**WHAT YOU HAVE TO DO:** Make an exact copy of the lines below.

**PROVIDED INFORMATION:**

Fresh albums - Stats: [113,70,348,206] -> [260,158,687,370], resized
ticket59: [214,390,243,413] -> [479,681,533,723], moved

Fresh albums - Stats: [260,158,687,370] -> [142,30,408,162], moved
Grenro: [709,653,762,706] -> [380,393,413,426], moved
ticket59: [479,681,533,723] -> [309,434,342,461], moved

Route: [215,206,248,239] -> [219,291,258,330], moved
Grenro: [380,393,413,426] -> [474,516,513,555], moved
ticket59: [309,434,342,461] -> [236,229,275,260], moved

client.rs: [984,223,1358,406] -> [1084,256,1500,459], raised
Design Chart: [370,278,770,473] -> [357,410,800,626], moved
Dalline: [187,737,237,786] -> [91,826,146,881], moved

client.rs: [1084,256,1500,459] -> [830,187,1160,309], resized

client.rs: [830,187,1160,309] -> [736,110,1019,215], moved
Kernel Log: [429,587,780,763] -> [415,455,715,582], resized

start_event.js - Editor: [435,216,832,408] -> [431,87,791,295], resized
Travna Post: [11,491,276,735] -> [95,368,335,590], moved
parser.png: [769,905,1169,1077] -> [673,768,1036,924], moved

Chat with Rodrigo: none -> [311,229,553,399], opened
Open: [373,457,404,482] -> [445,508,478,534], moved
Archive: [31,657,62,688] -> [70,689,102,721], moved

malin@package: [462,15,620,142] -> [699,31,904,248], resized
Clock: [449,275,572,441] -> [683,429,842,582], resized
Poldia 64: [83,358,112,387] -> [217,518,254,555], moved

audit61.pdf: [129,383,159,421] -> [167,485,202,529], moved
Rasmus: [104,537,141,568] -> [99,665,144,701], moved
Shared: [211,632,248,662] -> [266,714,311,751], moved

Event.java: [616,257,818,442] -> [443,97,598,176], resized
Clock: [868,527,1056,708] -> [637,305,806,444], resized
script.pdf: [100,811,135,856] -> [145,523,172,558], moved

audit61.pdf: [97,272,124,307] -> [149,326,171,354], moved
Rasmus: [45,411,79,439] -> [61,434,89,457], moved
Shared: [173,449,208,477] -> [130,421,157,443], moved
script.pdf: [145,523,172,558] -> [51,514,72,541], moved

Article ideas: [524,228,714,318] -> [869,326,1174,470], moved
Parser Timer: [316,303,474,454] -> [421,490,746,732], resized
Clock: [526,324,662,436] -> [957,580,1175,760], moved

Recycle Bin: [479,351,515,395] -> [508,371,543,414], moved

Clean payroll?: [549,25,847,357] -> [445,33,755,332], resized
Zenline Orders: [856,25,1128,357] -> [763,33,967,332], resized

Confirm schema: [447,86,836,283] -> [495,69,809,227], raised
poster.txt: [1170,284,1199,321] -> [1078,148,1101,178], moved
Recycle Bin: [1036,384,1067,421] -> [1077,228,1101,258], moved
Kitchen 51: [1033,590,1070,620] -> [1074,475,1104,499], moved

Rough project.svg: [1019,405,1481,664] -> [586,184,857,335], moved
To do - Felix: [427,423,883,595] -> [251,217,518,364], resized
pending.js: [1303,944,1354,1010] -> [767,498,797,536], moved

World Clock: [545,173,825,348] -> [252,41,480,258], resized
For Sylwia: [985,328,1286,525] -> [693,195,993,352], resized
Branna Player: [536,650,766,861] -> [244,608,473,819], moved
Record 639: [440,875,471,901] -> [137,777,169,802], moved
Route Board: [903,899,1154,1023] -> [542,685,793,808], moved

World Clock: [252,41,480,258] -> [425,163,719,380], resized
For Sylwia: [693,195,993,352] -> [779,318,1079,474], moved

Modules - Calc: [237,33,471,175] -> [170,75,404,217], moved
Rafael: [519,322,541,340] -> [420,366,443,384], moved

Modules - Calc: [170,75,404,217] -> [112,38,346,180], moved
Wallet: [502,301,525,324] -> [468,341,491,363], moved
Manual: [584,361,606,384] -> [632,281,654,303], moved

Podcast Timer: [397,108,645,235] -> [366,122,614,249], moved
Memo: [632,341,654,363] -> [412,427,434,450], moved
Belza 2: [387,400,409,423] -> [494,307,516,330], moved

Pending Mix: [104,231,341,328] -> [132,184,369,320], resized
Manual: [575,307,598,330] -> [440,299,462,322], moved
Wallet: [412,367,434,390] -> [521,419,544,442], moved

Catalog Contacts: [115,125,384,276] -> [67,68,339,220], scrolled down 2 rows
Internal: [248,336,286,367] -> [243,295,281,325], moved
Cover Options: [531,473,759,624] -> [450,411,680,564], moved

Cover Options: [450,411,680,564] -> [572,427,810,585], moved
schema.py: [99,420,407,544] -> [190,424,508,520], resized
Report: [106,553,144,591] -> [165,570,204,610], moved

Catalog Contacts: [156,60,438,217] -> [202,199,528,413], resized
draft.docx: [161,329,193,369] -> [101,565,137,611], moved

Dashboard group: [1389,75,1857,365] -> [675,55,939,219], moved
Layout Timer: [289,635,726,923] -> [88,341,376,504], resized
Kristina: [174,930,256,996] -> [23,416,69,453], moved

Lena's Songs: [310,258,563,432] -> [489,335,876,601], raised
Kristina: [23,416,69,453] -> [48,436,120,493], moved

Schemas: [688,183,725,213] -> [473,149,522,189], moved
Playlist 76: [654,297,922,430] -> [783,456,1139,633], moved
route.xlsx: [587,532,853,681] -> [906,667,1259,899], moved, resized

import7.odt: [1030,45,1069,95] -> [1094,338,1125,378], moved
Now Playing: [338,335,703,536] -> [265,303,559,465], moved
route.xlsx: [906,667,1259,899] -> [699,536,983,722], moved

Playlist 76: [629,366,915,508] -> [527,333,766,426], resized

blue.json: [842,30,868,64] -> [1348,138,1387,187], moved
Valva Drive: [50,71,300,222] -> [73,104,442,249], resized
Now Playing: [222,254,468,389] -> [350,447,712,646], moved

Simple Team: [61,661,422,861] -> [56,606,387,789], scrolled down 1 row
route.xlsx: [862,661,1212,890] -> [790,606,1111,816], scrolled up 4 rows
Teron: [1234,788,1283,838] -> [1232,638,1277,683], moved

**PROBLEM SOLUTION:**
Fresh albums - Stats: [113,70,348,206] -> [260,158,687,370], resized
ticket59: [214,390,243,413] -> [479,681,533,723], moved

Fresh albums - Stats: [260,158,687,370] -> [142,30,408,162], moved
Grenro: [709,653,762,706] -> [380,393,413,426], moved
ticket59: [479,681,533,723] -> [309,434,342,461], moved

Route: [215,206,248,239] -> [219,291,258,330], moved
Grenro: [380,393,413,426] -> [474,516,513,555], moved
ticket59: [309,434,342,461] -> [236,229,275,260], moved

client.rs: [984,223,1358,406] -> [1084,256,1500,459], raised
Design Chart: [370,278,770,473] -> [357,410,800,626], moved
Dalline: [187,737,237,786] -> [91,826,146,881], moved

client.rs: [1084,256,1500,459] -> [830,187,1160,309], resized

client.rs: [830,187,1160,309] -> [736,110,1019,215], moved
Kernel Log: [429,587,780,763] -> [415,455,715,582], resized

start_event.js - Editor: [435,216,832,408] -> [431,87,791,295], resized
Travna Post: [11,491,276,735] -> [95,368,335,590], moved
parser.png: [769,905,1169,1077] -> [673,768,1036,924], moved

Chat with Rodrigo: none -> [311,229,553,399], opened
Open: [373,457,404,482] -> [445,508,478,534], moved
Archive: [31,657,62,688] -> [70,689,102,721], moved

malin@package: [462,15,620,142] -> [699,31,904,248], resized
Clock: [449,275,572,441] -> [683,429,842,582], resized
Poldia 64: [83,358,112,387] -> [217,518,254,555], moved

audit61.pdf: [129,383,159,421] -> [167,485,202,529], moved
Rasmus: [104,537,141,568] -> [99,665,144,701], moved
Shared: [211,632,248,662] -> [266,714,311,751], moved

Event.java: [616,257,818,442] -> [443,97,598,176], resized
Clock: [868,527,1056,708] -> [637,305,806,444], resized
script.pdf: [100,811,135,856] -> [145,523,172,558], moved

audit61.pdf: [97,272,124,307] -> [149,326,171,354], moved
Rasmus: [45,411,79,439] -> [61,434,89,457], moved
Shared: [173,449,208,477] -> [130,421,157,443], moved
script.pdf: [145,523,172,558] -> [51,514,72,541], moved

Article ideas: [524,228,714,318] -> [869,326,1174,470], moved
Parser Timer: [316,303,474,454] -> [421,490,746,732], resized
Clock: [526,324,662,436] -> [957,580,1175,760], moved

Recycle Bin: [479,351,515,395] -> [508,371,543,414], moved

Clean payroll?: [549,25,847,357] -> [445,33,755,332], resized
Zenline Orders: [856,25,1128,357] -> [763,33,967,332], resized

Confirm schema: [447,86,836,283] -> [495,69,809,227], raised
poster.txt: [1170,284,1199,321] -> [1078,148,1101,178], moved
Recycle Bin: [1036,384,1067,421] -> [1077,228,1101,258], moved
Kitchen 51: [1033,590,1070,620] -> [1074,475,1104,499], moved

Rough project.svg: [1019,405,1481,664] -> [586,184,857,335], moved
To do - Felix: [427,423,883,595] -> [251,217,518,364], resized
pending.js: [1303,944,1354,1010] -> [767,498,797,536], moved

World Clock: [545,173,825,348] -> [252,41,480,258], resized
For Sylwia: [985,328,1286,525] -> [693,195,993,352], resized
Branna Player: [536,650,766,861] -> [244,608,473,819], moved
Record 639: [440,875,471,901] -> [137,777,169,802], moved
Route Board: [903,899,1154,1023] -> [542,685,793,808], moved

World Clock: [252,41,480,258] -> [425,163,719,380], resized
For Sylwia: [693,195,993,352] -> [779,318,1079,474], moved

Modules - Calc: [237,33,471,175] -> [170,75,404,217], moved
Rafael: [519,322,541,340] -> [420,366,443,384], moved

Modules - Calc: [170,75,404,217] -> [112,38,346,180], moved
Wallet: [502,301,525,324] -> [468,341,491,363], moved
Manual: [584,361,606,384] -> [632,281,654,303], moved

Podcast Timer: [397,108,645,235] -> [366,122,614,249], moved
Memo: [632,341,654,363] -> [412,427,434,450], moved
Belza 2: [387,400,409,423] -> [494,307,516,330], moved

Pending Mix: [104,231,341,328] -> [132,184,369,320], resized
Manual: [575,307,598,330] -> [440,299,462,322], moved
Wallet: [412,367,434,390] -> [521,419,544,442], moved

Catalog Contacts: [115,125,384,276] -> [67,68,339,220], scrolled down 2 rows
Internal: [248,336,286,367] -> [243,295,281,325], moved
Cover Options: [531,473,759,624] -> [450,411,680,564], moved

Cover Options: [450,411,680,564] -> [572,427,810,585], moved
schema.py: [99,420,407,544] -> [190,424,508,520], resized
Report: [106,553,144,591] -> [165,570,204,610], moved

Catalog Contacts: [156,60,438,217] -> [202,199,528,413], resized
draft.docx: [161,329,193,369] -> [101,565,137,611], moved

Dashboard group: [1389,75,1857,365] -> [675,55,939,219], moved
Layout Timer: [289,635,726,923] -> [88,341,376,504], resized
Kristina: [174,930,256,996] -> [23,416,69,453], moved

Lena's Songs: [310,258,563,432] -> [489,335,876,601], raised
Kristina: [23,416,69,453] -> [48,436,120,493], moved

Schemas: [688,183,725,213] -> [473,149,522,189], moved
Playlist 76: [654,297,922,430] -> [783,456,1139,633], moved
route.xlsx: [587,532,853,681] -> [906,667,1259,899], moved, resized

import7.odt: [1030,45,1069,95] -> [1094,338,1125,378], moved
Now Playing: [338,335,703,536] -> [265,303,559,465], moved
route.xlsx: [906,667,1259,899] -> [699,536,983,722], moved

Playlist 76: [629,366,915,508] -> [527,333,766,426], resized

blue.json: [842,30,868,64] -> [1348,138,1387,187], moved
Valva Drive: [50,71,300,222] -> [73,104,442,249], resized
Now Playing: [222,254,468,389] -> [350,447,712,646], moved

Simple Team: [61,661,422,861] -> [56,606,387,789], scrolled down 1 row
route.xlsx: [862,661,1212,890] -> [790,606,1111,816], scrolled up 4 rows
Teron: [1234,788,1283,838] -> [1232,638,1277,683], moved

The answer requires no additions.